## WHAT IS NEEDED
Update the data from the beginning through the line containing "85: (144, 687)", changing "absolute pixels" to "screen pixels" and leaving everything else the same.

## PROVIDED DATA
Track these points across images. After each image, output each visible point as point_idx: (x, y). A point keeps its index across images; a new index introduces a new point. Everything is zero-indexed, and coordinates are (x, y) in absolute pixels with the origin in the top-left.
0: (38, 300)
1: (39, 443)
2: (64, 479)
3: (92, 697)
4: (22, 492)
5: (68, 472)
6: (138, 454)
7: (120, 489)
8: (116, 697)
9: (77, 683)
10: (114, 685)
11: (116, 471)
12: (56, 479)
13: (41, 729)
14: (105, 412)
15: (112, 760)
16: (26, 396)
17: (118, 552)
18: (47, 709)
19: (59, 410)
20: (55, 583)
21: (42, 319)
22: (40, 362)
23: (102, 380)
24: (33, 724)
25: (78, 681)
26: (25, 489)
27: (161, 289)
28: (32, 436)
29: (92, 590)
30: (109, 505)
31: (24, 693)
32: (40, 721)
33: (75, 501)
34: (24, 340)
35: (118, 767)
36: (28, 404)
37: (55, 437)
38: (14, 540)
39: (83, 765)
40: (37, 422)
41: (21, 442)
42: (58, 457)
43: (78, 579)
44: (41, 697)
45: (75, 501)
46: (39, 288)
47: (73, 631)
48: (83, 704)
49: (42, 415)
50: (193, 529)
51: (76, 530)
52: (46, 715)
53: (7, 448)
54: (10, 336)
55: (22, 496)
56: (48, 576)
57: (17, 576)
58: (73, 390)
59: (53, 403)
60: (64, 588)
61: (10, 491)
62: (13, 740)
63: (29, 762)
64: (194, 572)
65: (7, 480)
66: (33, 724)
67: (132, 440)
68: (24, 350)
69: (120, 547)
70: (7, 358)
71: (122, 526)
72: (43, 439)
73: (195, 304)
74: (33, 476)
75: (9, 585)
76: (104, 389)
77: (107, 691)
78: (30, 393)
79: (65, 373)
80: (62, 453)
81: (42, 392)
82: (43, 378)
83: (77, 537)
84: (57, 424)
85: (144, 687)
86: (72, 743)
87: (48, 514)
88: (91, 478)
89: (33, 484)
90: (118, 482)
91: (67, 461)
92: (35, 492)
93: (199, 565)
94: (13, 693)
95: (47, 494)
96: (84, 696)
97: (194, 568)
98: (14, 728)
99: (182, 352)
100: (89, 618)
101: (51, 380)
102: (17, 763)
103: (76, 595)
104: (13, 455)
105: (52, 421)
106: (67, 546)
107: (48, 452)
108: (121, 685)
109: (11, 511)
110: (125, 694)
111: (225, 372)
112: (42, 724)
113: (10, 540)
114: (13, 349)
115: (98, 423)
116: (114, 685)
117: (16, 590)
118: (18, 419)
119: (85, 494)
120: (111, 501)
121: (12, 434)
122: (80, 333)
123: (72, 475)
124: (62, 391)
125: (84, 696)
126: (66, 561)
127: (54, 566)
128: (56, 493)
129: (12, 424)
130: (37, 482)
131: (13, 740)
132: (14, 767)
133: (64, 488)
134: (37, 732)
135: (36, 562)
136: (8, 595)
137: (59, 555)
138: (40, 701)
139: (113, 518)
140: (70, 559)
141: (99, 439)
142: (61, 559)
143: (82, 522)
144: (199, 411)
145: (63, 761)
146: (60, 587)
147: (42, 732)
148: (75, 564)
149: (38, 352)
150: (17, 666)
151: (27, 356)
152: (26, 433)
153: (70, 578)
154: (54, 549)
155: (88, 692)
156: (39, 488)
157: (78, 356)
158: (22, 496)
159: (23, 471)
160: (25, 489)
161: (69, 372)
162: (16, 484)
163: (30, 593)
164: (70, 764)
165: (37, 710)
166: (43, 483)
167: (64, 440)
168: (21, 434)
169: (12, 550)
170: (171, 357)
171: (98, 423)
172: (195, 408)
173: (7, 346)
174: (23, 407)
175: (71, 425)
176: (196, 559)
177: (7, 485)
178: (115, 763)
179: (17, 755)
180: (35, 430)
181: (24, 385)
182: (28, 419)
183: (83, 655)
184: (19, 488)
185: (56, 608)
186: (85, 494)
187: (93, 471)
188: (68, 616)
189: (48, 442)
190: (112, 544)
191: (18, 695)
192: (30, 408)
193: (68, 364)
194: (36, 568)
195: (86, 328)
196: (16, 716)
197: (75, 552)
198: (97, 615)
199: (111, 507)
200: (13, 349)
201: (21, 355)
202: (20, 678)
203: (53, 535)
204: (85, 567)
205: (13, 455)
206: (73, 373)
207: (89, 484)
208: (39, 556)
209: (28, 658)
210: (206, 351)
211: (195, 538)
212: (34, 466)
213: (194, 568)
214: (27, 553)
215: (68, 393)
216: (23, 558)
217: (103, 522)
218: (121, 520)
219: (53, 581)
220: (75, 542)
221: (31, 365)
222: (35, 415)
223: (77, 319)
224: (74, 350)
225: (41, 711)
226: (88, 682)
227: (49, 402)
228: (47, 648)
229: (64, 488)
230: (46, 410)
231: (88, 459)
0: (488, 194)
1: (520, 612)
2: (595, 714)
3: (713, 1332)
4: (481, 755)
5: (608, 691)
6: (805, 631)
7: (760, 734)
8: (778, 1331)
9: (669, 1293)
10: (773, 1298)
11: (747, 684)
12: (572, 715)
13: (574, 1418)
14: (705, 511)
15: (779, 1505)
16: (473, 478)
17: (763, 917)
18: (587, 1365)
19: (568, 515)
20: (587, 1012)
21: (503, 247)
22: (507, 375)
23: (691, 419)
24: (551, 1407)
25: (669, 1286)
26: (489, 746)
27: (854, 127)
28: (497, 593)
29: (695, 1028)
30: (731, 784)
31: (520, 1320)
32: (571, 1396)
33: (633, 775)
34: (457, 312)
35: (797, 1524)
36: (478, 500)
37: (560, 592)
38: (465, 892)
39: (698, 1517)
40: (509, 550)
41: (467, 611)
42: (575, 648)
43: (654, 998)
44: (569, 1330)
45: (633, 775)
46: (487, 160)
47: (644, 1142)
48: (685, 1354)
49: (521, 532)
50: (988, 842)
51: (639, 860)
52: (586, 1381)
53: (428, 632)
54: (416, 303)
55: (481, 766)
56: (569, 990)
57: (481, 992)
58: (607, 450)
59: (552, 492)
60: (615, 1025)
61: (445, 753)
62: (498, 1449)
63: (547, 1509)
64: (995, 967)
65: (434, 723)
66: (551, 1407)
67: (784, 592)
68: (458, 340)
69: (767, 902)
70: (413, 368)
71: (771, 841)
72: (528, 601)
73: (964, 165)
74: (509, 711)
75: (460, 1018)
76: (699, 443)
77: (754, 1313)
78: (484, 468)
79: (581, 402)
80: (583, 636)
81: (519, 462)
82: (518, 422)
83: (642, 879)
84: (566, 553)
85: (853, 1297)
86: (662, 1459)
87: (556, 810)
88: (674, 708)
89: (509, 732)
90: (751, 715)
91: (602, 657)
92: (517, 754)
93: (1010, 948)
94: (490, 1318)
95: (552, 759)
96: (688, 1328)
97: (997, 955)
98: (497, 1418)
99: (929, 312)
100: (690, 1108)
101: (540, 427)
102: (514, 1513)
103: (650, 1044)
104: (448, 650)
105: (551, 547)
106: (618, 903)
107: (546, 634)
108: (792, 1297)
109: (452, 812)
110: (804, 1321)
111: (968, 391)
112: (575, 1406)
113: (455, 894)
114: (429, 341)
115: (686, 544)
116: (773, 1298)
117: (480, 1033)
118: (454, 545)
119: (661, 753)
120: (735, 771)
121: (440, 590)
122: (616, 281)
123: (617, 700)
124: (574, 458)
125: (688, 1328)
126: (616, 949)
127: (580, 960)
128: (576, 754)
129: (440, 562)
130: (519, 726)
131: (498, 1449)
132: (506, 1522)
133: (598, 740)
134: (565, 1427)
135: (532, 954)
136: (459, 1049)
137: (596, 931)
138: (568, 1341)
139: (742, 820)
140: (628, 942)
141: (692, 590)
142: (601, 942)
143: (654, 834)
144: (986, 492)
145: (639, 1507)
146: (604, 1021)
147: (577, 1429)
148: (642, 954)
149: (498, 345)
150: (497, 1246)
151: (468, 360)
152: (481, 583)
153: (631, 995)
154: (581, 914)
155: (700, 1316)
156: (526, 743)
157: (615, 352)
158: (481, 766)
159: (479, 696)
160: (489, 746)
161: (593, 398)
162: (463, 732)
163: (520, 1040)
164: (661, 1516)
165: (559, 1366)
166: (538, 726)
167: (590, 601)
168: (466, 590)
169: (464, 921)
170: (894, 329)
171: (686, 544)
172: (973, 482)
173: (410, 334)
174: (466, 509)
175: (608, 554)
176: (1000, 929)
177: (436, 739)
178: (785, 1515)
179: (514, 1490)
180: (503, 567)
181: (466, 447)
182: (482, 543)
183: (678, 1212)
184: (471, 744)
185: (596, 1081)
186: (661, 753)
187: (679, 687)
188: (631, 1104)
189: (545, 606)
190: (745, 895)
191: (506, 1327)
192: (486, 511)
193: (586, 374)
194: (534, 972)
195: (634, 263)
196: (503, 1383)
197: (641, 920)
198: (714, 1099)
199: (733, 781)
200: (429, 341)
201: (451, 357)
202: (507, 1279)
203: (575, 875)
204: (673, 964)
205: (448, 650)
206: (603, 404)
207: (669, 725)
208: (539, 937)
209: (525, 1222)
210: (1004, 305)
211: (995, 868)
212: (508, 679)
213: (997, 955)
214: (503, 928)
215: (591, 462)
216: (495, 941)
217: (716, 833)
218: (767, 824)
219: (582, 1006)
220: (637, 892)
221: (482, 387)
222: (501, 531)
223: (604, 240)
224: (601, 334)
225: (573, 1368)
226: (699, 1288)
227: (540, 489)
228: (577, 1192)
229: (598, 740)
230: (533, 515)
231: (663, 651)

## RESULT OF THIS TASK
Track these points across images. After each image, output each visible point as point_idx: (x, y). A point keeps its index across images; a new index introduces a new point. Everything is zero-indexed, and coordinates are (x, y) in screen pixels with the origin in the top-left.
0: (38, 300)
1: (39, 443)
2: (64, 479)
3: (92, 697)
4: (22, 492)
5: (68, 472)
6: (138, 454)
7: (120, 489)
8: (116, 697)
9: (77, 683)
10: (114, 685)
11: (116, 471)
12: (56, 479)
13: (41, 729)
14: (105, 412)
15: (112, 760)
16: (26, 396)
17: (118, 552)
18: (47, 709)
19: (59, 410)
20: (55, 583)
21: (42, 319)
22: (40, 362)
23: (102, 380)
24: (33, 724)
25: (78, 681)
26: (25, 489)
27: (161, 289)
28: (32, 436)
29: (92, 590)
30: (109, 505)
31: (24, 693)
32: (40, 721)
33: (75, 501)
34: (24, 340)
35: (118, 767)
36: (28, 404)
37: (55, 437)
38: (14, 540)
39: (83, 765)
40: (37, 422)
41: (21, 442)
42: (58, 457)
43: (78, 579)
44: (41, 697)
45: (75, 501)
46: (39, 288)
47: (73, 631)
48: (83, 704)
49: (42, 415)
50: (193, 529)
51: (76, 530)
52: (46, 715)
53: (7, 448)
54: (10, 336)
55: (22, 496)
56: (48, 576)
57: (17, 576)
58: (73, 390)
59: (53, 403)
60: (64, 588)
61: (10, 491)
62: (13, 740)
63: (29, 762)
64: (194, 572)
65: (7, 480)
66: (33, 724)
67: (132, 440)
68: (24, 350)
69: (120, 547)
70: (7, 358)
71: (122, 526)
72: (43, 439)
73: (195, 304)
74: (33, 476)
75: (9, 585)
76: (104, 389)
77: (107, 691)
78: (30, 393)
79: (65, 373)
80: (62, 453)
81: (42, 392)
82: (43, 378)
83: (77, 537)
84: (57, 424)
85: (144, 687)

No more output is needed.